## DATA FOR THIS TASK

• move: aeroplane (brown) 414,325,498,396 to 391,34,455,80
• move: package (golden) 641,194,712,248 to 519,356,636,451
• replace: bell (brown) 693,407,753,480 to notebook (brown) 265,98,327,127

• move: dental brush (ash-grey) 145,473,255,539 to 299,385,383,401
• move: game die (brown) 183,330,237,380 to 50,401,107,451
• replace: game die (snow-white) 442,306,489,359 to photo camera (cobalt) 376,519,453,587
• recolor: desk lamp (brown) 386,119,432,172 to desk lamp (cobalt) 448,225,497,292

## WORK ITEM
Copy the records above exactly as written.

## WRITTEN ANSWER
• move: aeroplane (brown) 414,325,498,396 to 391,34,455,80
• move: package (golden) 641,194,712,248 to 519,356,636,451
• replace: bell (brown) 693,407,753,480 to notebook (brown) 265,98,327,127

• move: dental brush (ash-grey) 145,473,255,539 to 299,385,383,401
• move: game die (brown) 183,330,237,380 to 50,401,107,451
• replace: game die (snow-white) 442,306,489,359 to photo camera (cobalt) 376,519,453,587
• recolor: desk lamp (brown) 386,119,432,172 to desk lamp (cobalt) 448,225,497,292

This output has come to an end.